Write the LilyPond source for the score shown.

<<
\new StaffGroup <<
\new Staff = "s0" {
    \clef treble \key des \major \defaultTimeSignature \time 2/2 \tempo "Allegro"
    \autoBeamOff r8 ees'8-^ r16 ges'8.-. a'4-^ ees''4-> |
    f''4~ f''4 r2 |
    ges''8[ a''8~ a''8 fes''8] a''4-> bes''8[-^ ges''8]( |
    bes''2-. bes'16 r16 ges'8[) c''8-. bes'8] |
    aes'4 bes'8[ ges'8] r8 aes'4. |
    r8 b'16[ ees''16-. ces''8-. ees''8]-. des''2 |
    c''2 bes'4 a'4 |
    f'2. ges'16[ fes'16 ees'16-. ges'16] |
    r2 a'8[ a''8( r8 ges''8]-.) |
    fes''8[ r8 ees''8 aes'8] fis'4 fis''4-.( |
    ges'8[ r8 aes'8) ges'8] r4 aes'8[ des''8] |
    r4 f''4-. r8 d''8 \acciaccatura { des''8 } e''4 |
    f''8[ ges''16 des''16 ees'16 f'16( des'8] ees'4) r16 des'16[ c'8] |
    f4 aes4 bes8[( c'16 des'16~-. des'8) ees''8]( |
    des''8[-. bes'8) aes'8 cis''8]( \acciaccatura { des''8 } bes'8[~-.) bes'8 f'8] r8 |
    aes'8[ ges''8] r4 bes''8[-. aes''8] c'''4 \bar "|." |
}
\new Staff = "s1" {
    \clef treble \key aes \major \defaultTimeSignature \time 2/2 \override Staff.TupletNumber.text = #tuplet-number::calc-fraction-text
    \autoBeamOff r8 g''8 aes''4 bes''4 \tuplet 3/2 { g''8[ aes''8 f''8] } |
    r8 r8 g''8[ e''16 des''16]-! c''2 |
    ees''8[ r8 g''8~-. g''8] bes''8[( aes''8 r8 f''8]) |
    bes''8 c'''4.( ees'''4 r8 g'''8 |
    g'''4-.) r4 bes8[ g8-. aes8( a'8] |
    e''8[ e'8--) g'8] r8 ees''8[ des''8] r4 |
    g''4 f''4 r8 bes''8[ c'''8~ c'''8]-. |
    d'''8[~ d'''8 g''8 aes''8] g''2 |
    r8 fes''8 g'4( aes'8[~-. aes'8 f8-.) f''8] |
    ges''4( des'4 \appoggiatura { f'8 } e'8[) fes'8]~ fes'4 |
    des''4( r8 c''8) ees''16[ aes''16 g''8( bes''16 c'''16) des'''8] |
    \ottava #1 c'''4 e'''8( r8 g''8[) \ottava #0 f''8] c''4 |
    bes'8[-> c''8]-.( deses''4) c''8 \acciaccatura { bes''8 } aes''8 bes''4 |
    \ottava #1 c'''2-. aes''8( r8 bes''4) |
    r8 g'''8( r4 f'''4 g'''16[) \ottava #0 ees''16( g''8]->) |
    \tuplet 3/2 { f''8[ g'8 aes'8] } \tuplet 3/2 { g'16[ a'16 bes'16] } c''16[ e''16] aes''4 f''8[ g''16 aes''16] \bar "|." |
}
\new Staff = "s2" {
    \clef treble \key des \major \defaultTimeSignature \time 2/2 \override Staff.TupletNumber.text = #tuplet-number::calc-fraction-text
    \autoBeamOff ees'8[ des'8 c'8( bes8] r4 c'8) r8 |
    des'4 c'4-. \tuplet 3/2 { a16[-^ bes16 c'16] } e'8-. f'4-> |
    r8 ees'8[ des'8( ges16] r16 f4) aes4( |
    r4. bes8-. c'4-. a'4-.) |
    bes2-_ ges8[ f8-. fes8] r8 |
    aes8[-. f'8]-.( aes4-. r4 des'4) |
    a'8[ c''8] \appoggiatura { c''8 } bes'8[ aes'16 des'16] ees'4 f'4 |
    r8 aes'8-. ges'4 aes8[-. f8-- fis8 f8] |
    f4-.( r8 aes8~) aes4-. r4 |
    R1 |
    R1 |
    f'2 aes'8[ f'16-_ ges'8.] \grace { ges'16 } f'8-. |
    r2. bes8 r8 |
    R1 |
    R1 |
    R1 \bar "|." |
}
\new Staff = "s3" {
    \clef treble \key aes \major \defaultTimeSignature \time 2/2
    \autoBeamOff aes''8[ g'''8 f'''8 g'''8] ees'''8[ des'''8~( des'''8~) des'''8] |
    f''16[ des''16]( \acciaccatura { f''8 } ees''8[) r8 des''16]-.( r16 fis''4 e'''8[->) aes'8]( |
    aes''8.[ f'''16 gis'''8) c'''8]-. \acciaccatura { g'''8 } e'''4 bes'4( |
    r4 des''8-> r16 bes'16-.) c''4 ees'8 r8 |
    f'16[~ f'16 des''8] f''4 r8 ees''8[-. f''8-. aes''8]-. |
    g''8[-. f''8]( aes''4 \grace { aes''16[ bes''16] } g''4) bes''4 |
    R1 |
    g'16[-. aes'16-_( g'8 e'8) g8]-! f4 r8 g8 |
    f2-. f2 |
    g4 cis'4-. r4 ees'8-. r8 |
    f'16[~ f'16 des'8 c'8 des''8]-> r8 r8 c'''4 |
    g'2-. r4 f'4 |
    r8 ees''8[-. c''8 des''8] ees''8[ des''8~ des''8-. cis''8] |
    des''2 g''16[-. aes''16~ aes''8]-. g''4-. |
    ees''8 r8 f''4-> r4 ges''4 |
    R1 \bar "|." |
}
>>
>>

**Short problem:**
From the rows above, pick out every line that contains the string "grace". Matching is case-sensitive.

**Written reply:**
    f'2 aes'8[ f'16-_ ges'8.] \grace { ges'16 } f'8-. |
    g''8[-. f''8]( aes''4 \grace { aes''16[ bes''16] } g''4) bes''4 |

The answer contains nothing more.